**TASK PROMPT**
Once you reach the line with "[574 287 655 358]", copy it and every line after it exactly, up to the end of the data. Omit the pictures.

(Image change detection data)
□ □ □ □ □
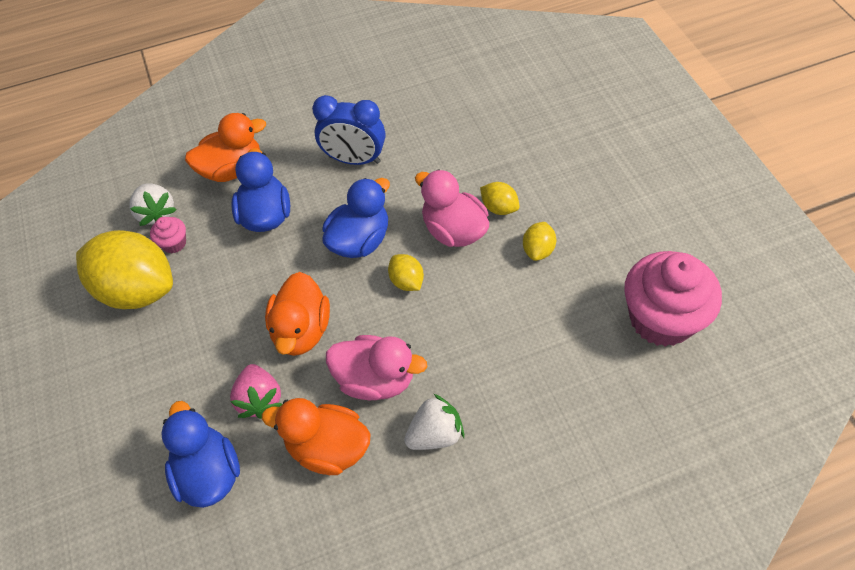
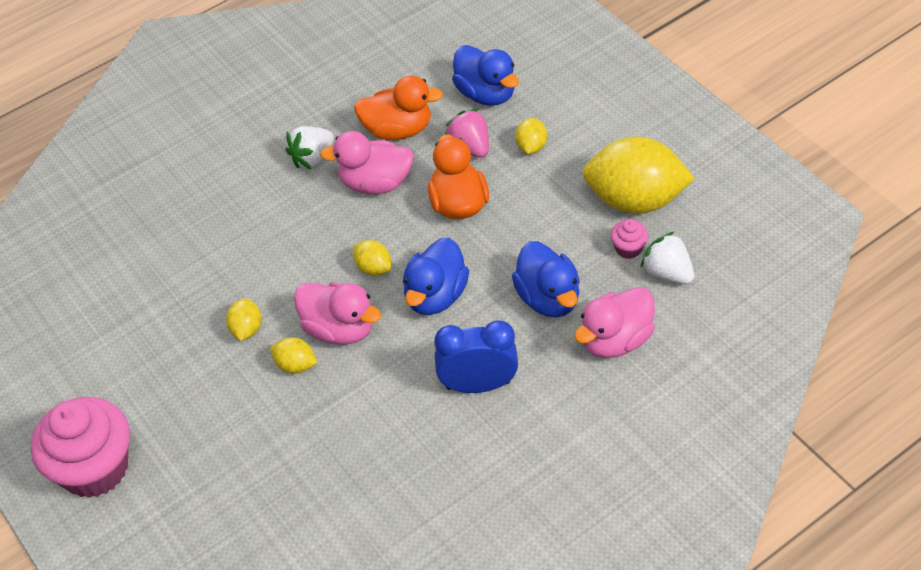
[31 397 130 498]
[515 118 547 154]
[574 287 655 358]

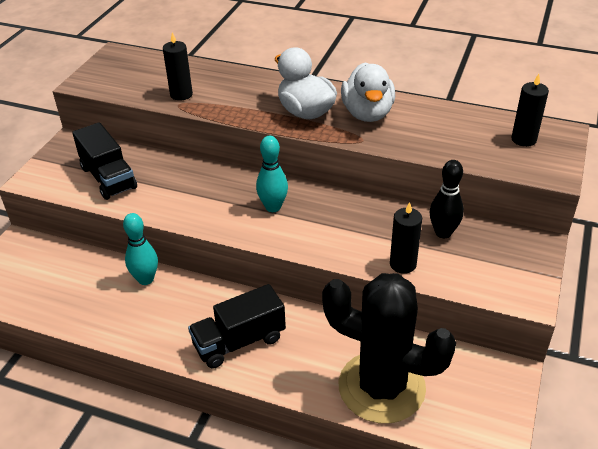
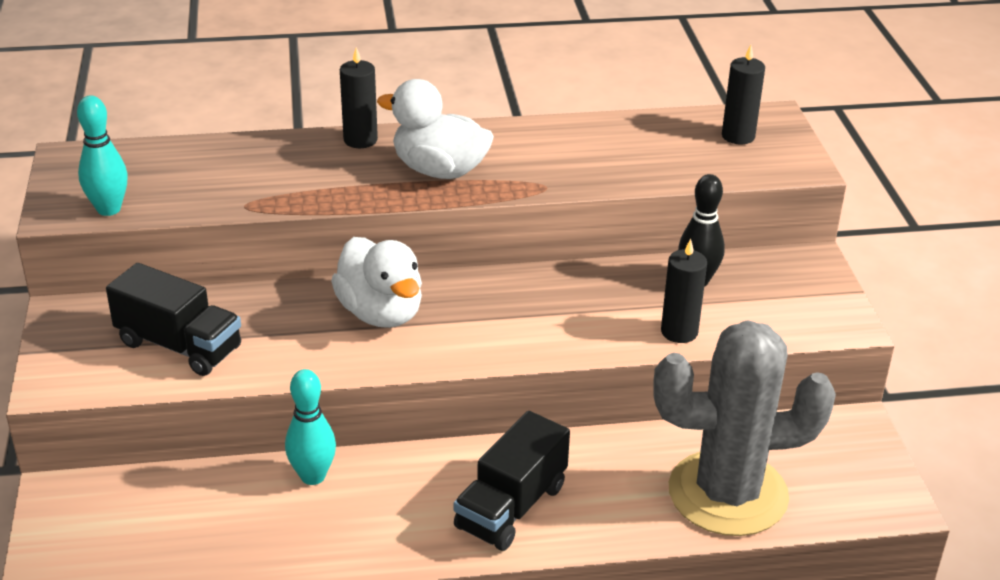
[77 96 128 216]
[331 237 422 328]
[340 47 378 148]
[653 320 836 536]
□ □ □ □ □
**REPLY**
[574 287 655 358]

[77 96 128 216]
[331 237 422 328]
[340 47 378 148]
[653 320 836 536]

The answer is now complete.